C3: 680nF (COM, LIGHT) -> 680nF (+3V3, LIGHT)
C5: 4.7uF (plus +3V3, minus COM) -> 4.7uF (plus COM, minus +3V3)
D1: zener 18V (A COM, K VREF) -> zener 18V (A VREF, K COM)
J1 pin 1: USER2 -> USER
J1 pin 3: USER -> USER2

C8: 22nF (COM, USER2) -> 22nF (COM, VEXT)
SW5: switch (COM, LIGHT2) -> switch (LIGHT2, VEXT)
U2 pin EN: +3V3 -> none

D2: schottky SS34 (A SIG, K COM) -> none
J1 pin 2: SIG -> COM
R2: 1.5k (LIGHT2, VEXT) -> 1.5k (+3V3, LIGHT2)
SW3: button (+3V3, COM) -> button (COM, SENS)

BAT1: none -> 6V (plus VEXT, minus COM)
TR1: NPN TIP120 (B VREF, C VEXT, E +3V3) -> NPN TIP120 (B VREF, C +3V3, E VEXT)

* [Problem]: Could you output all of the records above exactly as given?

* [Response below]:
C3: 680nF (COM, LIGHT) -> 680nF (+3V3, LIGHT)
C5: 4.7uF (plus +3V3, minus COM) -> 4.7uF (plus COM, minus +3V3)
D1: zener 18V (A COM, K VREF) -> zener 18V (A VREF, K COM)
J1 pin 1: USER2 -> USER
J1 pin 3: USER -> USER2

C8: 22nF (COM, USER2) -> 22nF (COM, VEXT)
SW5: switch (COM, LIGHT2) -> switch (LIGHT2, VEXT)
U2 pin EN: +3V3 -> none

D2: schottky SS34 (A SIG, K COM) -> none
J1 pin 2: SIG -> COM
R2: 1.5k (LIGHT2, VEXT) -> 1.5k (+3V3, LIGHT2)
SW3: button (+3V3, COM) -> button (COM, SENS)

BAT1: none -> 6V (plus VEXT, minus COM)
TR1: NPN TIP120 (B VREF, C VEXT, E +3V3) -> NPN TIP120 (B VREF, C +3V3, E VEXT)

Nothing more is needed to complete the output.